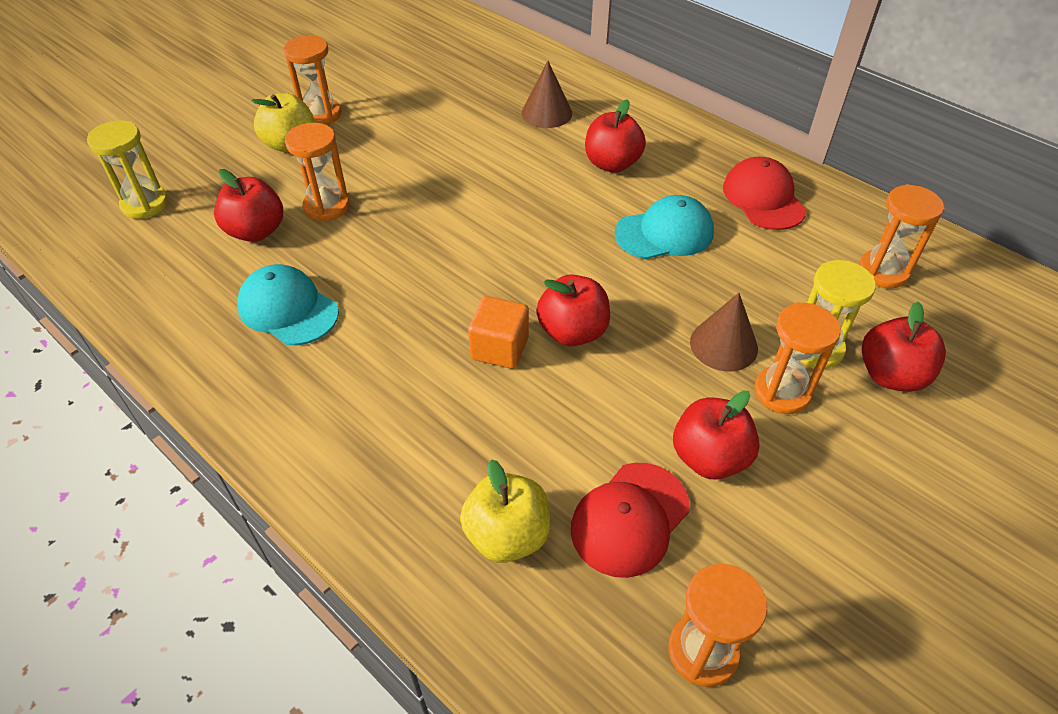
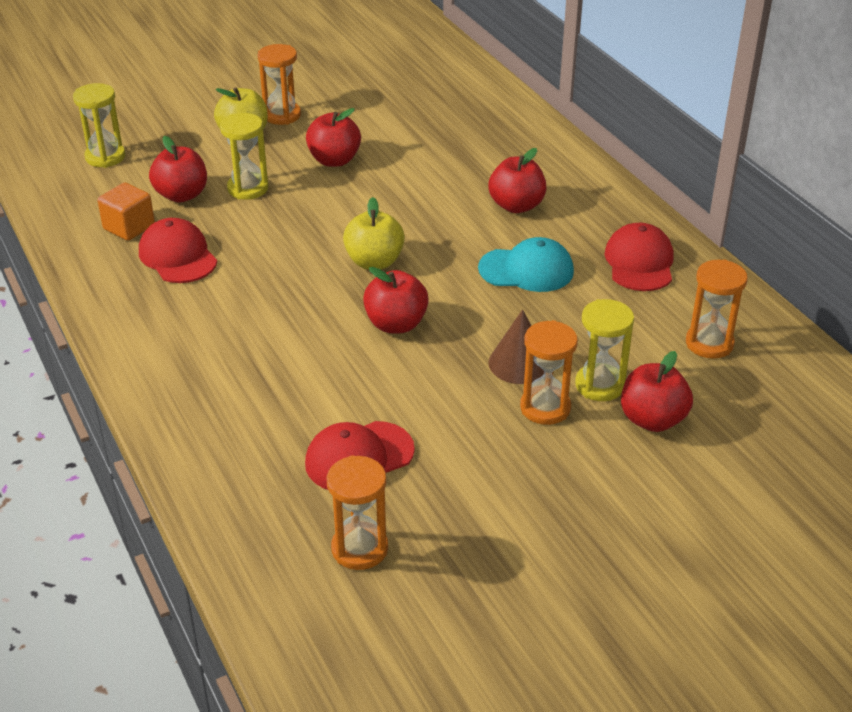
camera: 20 degrees right, 10 degrees down
(288, 309) = (178, 256): turquoise cap -> red cap
(327, 206) = (248, 188): orange hourglass -> yellow hourglass
(500, 348) = (329, 321): orange cube -> orange cube (129, 227)
(507, 535) = (259, 442): yellow apple -> yellow apple (374, 262)
(546, 113) = (484, 152): brown cone -> none
(709, 458) = (450, 435): red apple -> red apple (334, 160)

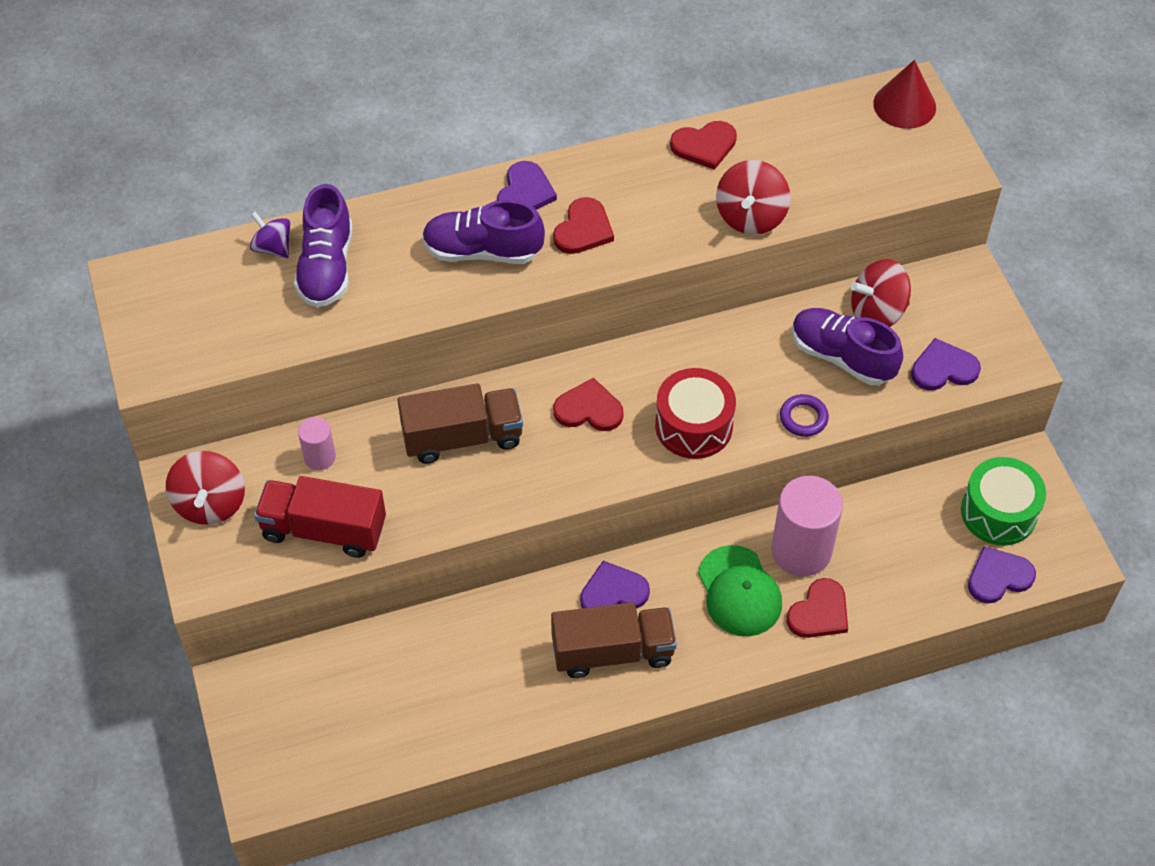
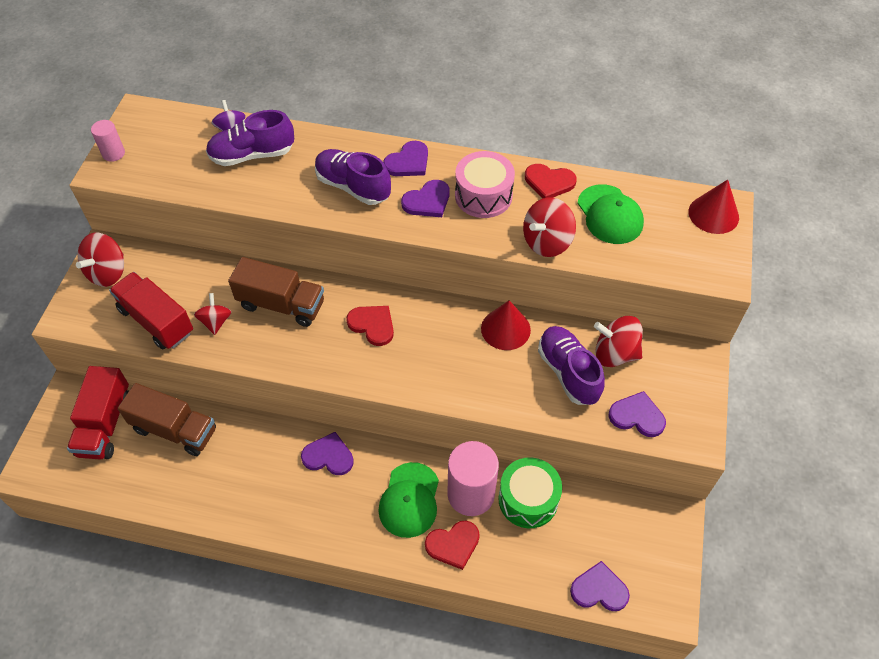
camera: 30 degrees right, 0 degrees up
(313, 696) = (105, 424): none -> red truck
(320, 457) = (190, 275): pink cylinder -> pink cylinder (113, 153)
(326, 267) = (252, 155): purple shoe -> purple shoe turned 45 degrees clockwise
(398, 495) = (216, 322): none -> red spinning top
(583, 229) = (427, 201): red heart -> purple heart
(613, 651) = (299, 496): brown truck -> brown truck (174, 429)
(642, 194) = (483, 196): none -> pink drum
(693, 426) = (432, 370): red drum -> none
(742, 342) = (505, 329): none -> red cone
(796, 154) = (610, 215): none -> green cap
(803, 418) = (511, 401): purple ring -> none
(998, 512) = (631, 541): green drum -> green drum (528, 499)

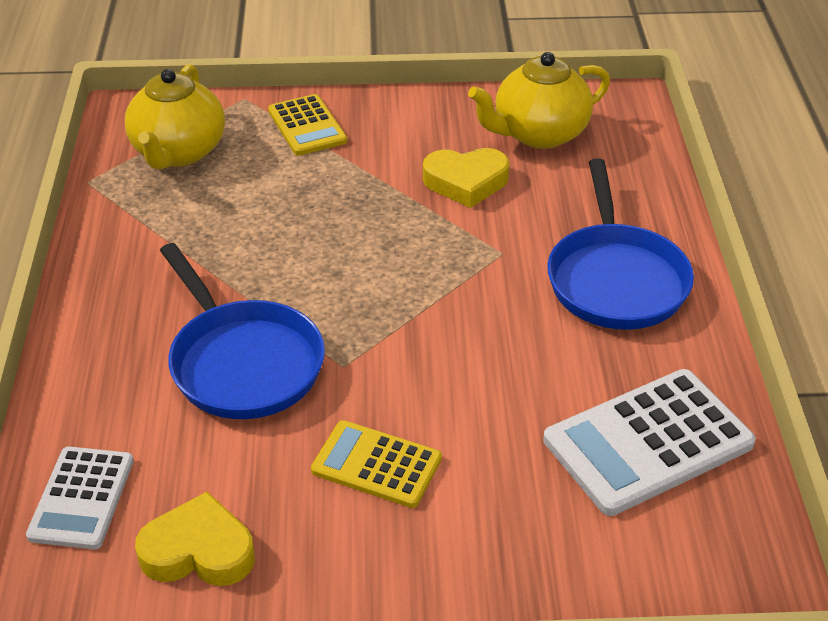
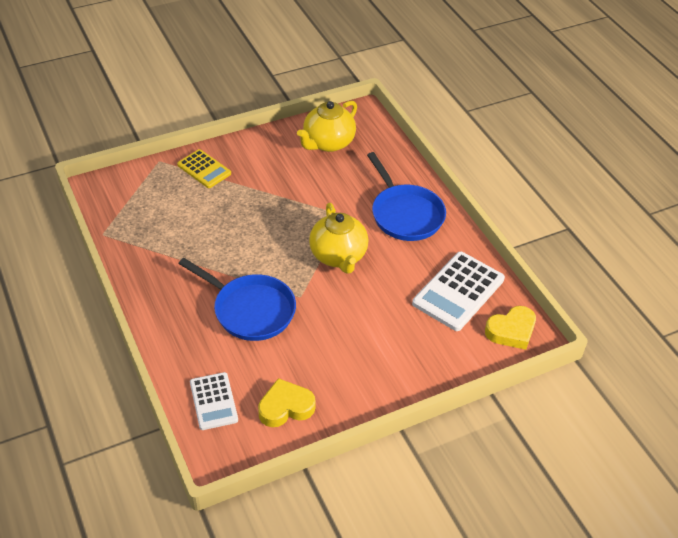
camera: 25 degrees left, 5 degrees up
(178, 152) = (142, 203): yellow teapot -> yellow teapot (338, 256)
(376, 465) = (344, 340): yellow calculator -> none
(466, 182) = (306, 180): yellow heart -> yellow heart (511, 331)

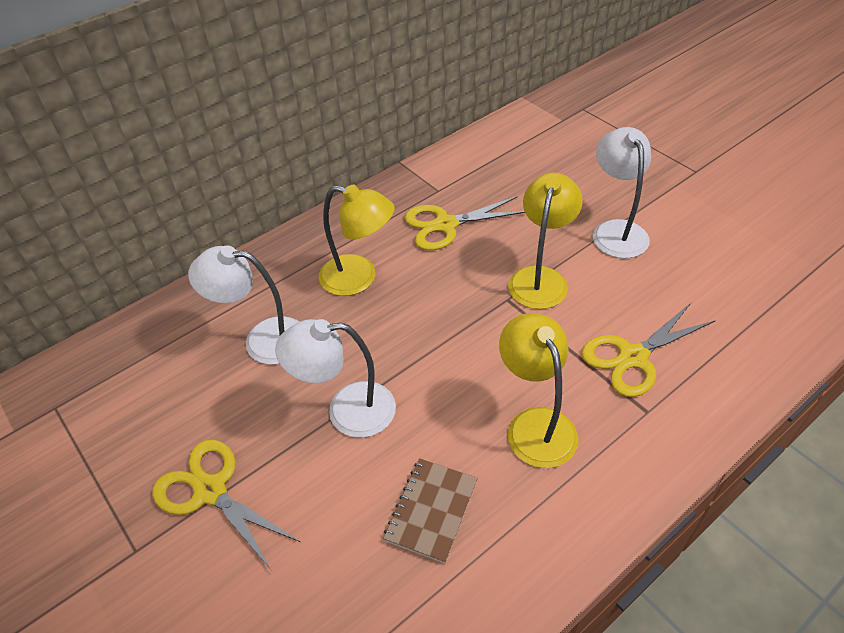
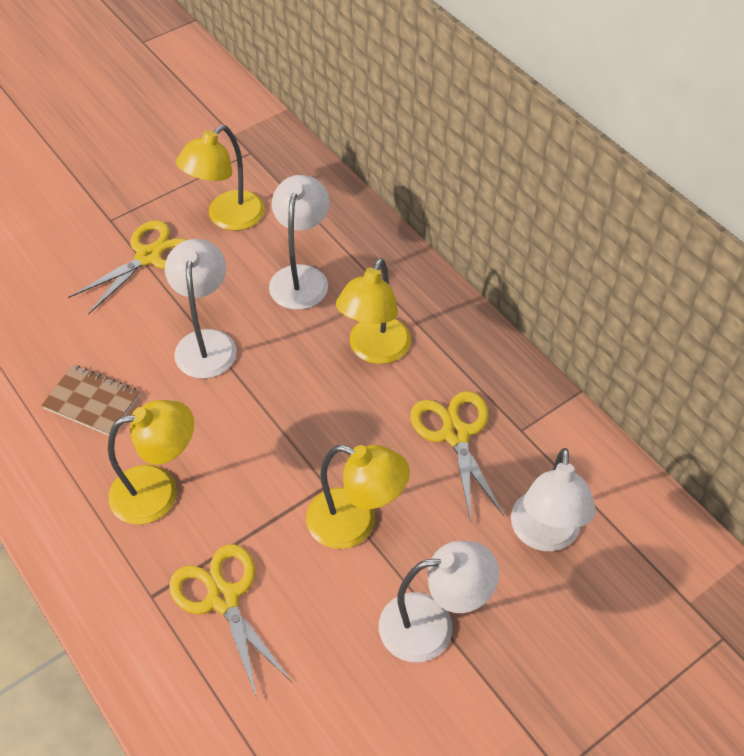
camera: 90 degrees right, 5 degrees up
(161, 416) = (227, 218): none -> yellow lamp
(528, 178) = (544, 535): none -> white lamp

○ ○ ○ ○ ○

Look through the entries for lines containing the word "drum" and return each one.

## Exercise output:
(642, 194) = (483, 196): none -> pink drum
(693, 426) = (432, 370): red drum -> none
(998, 512) = (631, 541): green drum -> green drum (528, 499)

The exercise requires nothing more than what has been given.